● Task brief:
The lines you return must be all those in the data that hold the string "yellow".
(Listed records Opens)
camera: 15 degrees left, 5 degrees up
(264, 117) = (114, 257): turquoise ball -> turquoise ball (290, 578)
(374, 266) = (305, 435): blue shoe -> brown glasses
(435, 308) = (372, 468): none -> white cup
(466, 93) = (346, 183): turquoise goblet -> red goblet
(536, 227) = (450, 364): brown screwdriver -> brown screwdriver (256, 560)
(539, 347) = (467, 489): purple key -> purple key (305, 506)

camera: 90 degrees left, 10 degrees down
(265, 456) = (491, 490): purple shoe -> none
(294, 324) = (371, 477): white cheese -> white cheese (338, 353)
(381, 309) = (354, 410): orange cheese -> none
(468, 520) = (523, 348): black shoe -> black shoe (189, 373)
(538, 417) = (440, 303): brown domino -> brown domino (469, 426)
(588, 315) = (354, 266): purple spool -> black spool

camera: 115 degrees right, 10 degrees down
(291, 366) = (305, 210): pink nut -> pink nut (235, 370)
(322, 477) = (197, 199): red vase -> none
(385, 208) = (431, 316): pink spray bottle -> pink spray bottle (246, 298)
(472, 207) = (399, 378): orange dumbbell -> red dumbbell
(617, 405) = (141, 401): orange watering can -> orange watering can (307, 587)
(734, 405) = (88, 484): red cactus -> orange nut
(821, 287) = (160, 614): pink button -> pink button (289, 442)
(Listed records Closes)
(Listed records Opens)
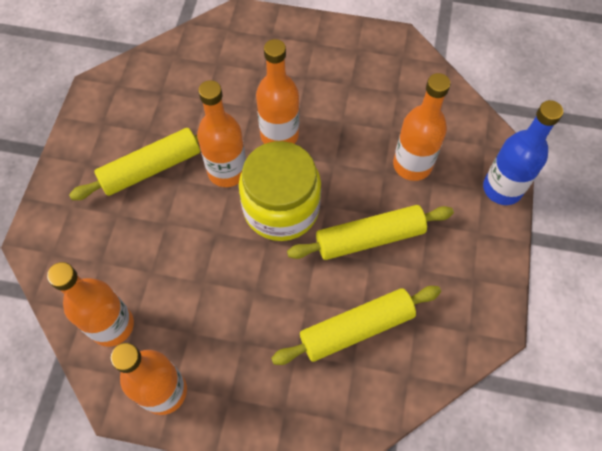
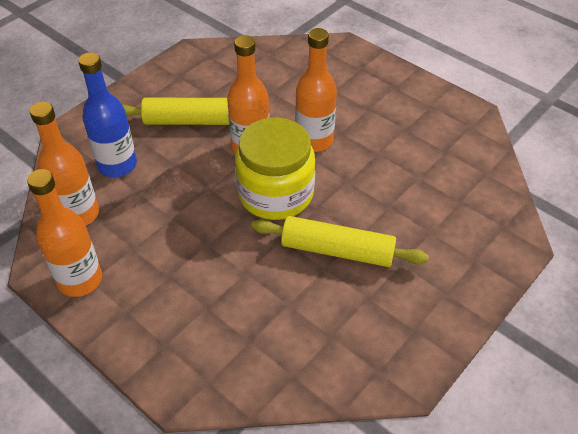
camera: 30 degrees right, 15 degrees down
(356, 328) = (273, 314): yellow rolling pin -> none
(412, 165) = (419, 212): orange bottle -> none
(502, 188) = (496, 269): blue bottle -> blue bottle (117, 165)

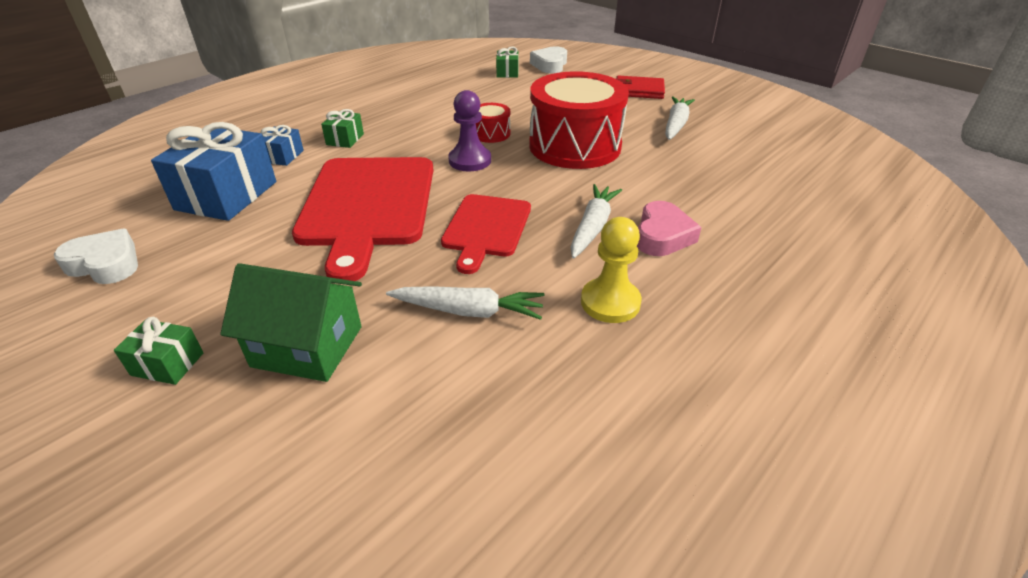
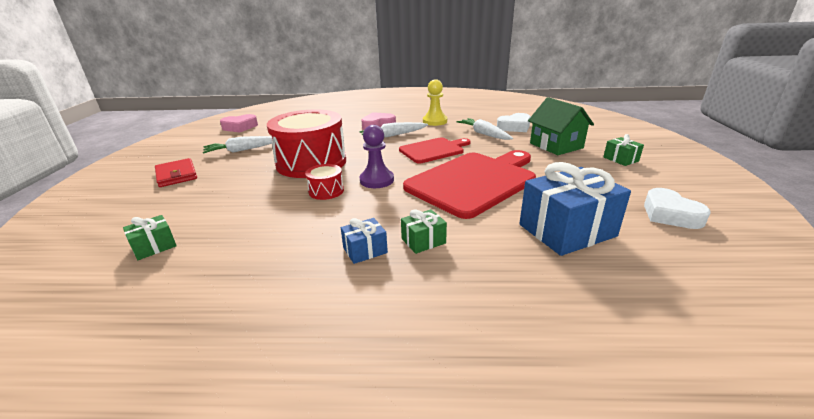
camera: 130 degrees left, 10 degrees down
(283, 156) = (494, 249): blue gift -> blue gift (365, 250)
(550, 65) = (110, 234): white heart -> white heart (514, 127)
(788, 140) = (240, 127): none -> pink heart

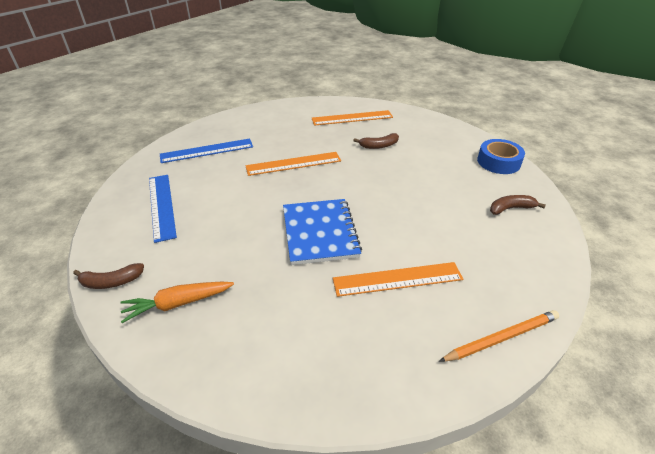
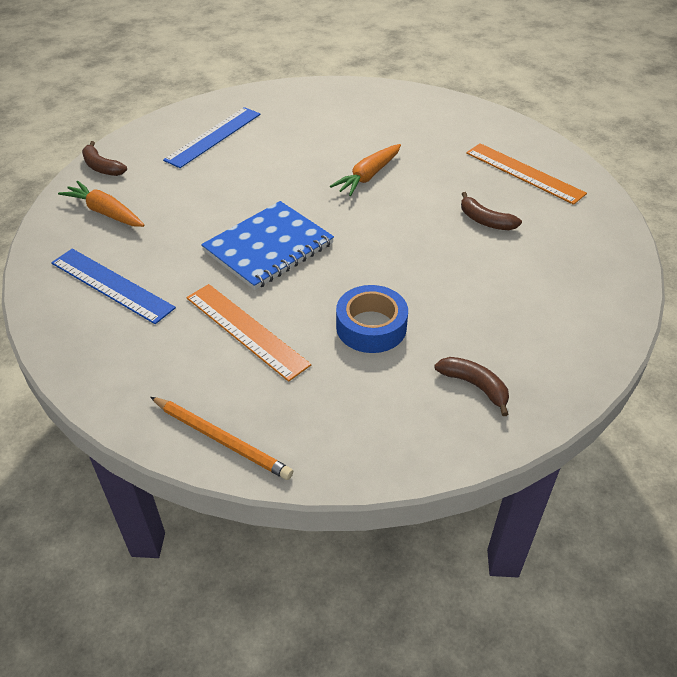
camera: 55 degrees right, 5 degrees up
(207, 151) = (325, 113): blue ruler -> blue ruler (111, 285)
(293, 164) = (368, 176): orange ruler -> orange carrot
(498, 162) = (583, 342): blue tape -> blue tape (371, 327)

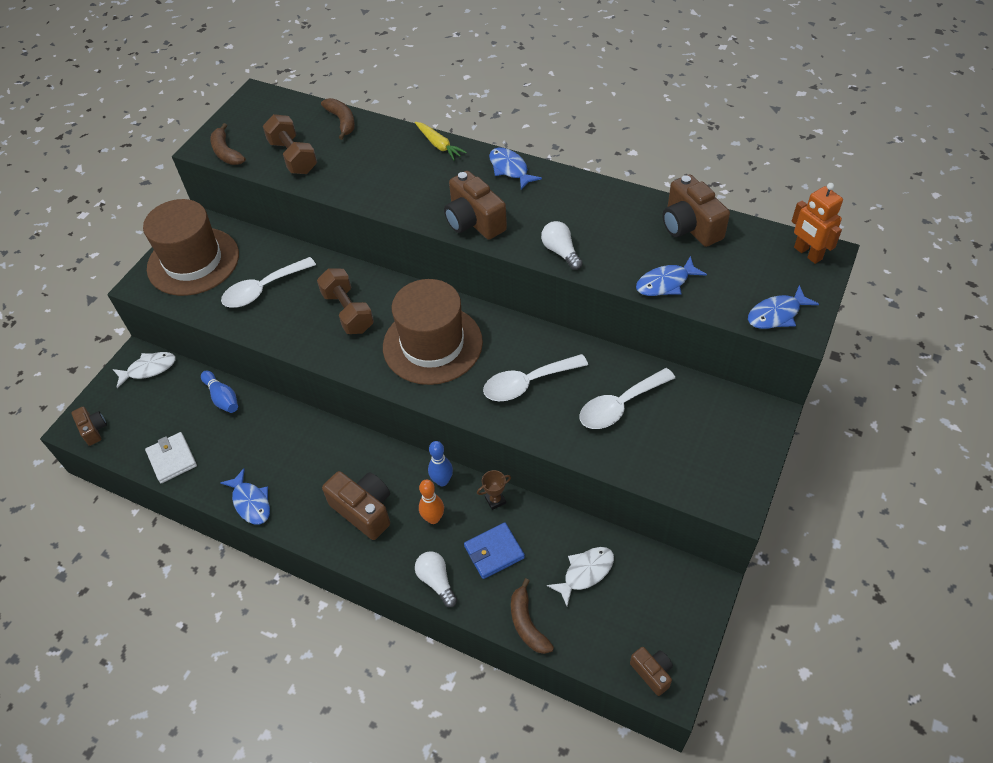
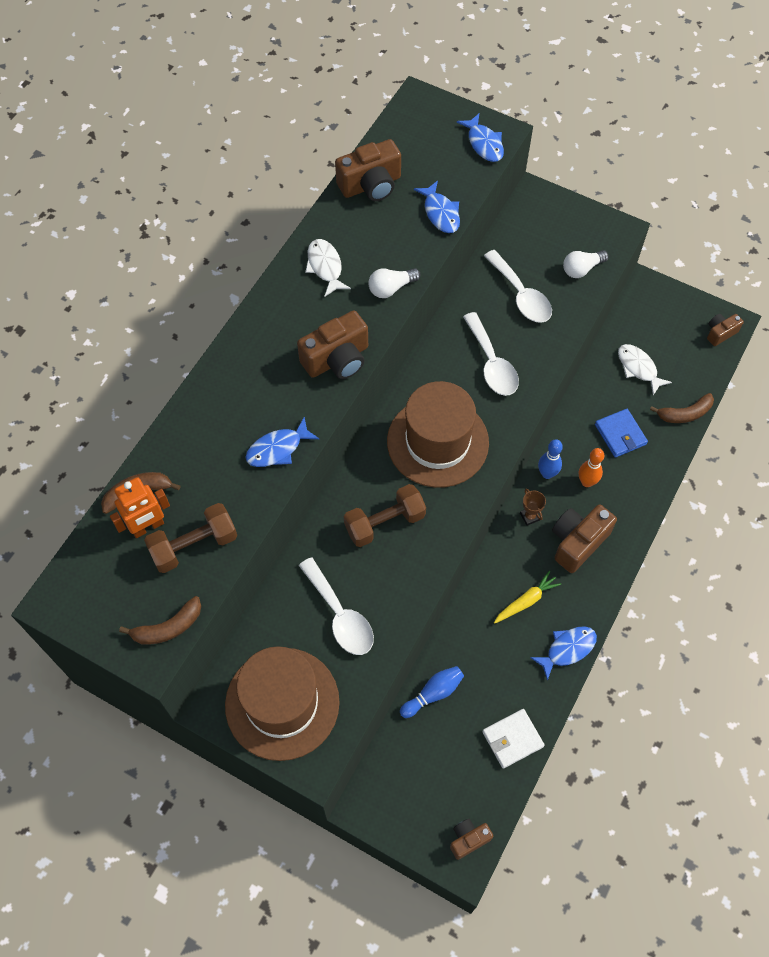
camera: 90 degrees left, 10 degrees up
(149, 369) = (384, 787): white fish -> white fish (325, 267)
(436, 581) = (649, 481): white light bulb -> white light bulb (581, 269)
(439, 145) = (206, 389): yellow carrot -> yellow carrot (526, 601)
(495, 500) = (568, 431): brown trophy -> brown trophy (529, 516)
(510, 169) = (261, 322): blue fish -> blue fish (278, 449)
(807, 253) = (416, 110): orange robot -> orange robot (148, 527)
(Listed records Closes)
● Result below:
(356, 328) = (273, 314): yellow rolling pin -> none
(439, 145) = (206, 389): yellow carrot -> yellow carrot (526, 601)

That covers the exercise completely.